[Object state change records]
▶

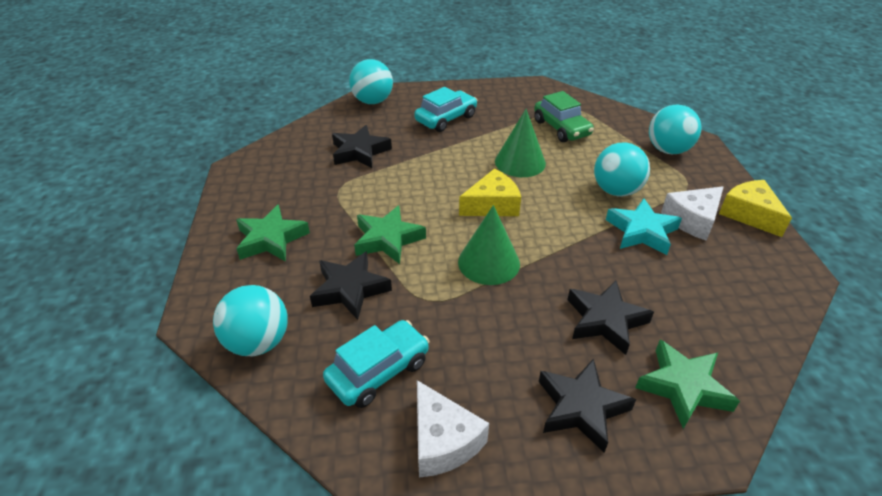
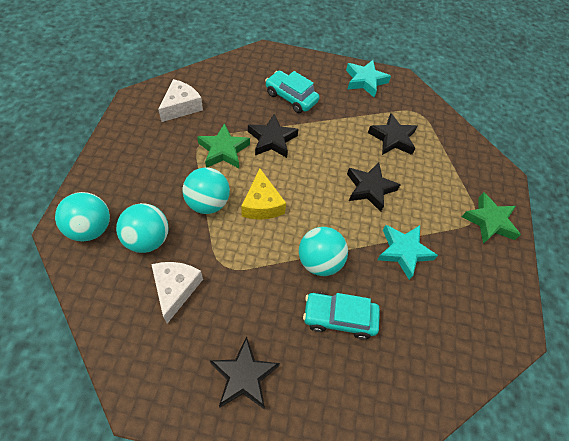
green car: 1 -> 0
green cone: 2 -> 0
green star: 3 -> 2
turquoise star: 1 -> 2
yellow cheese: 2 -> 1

◀
▶

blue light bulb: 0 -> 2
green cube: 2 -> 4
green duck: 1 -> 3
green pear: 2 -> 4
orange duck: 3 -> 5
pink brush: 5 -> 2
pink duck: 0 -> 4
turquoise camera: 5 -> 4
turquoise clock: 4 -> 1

◀

Print exactly the lines above from the one with "green car: 1 -> 0" to the one with "yellow cheese: 2 -> 1", including both.

green car: 1 -> 0
green cone: 2 -> 0
green star: 3 -> 2
turquoise star: 1 -> 2
yellow cheese: 2 -> 1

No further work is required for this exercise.